* RECORDS TO PROCESS:
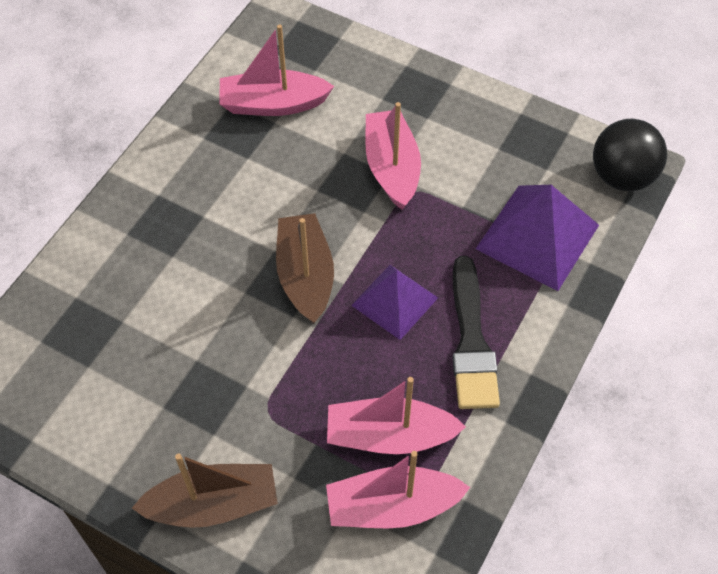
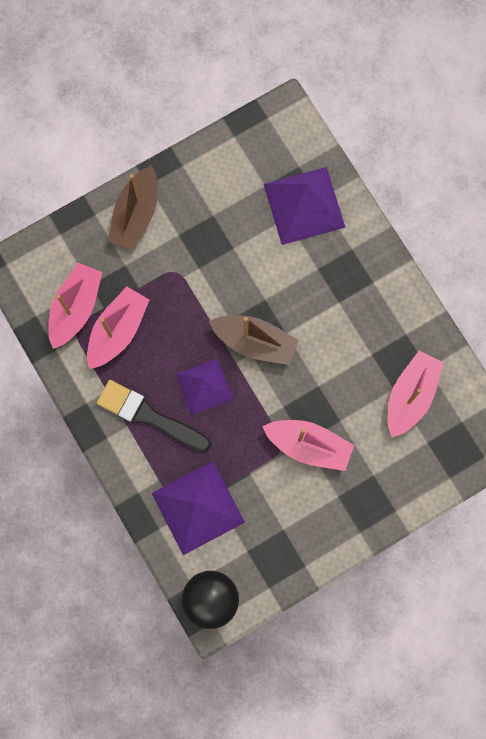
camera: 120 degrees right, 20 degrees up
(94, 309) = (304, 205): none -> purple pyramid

* * *

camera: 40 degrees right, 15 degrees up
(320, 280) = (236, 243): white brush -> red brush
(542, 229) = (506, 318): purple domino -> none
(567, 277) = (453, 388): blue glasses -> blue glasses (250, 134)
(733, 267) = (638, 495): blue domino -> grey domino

* WHAT YOU NEED TO DO:
Find the string "domino" in the material above. Then copy each line that has it.

* COMPLETED EXERCISE:
(542, 229) = (506, 318): purple domino -> none
(733, 267) = (638, 495): blue domino -> grey domino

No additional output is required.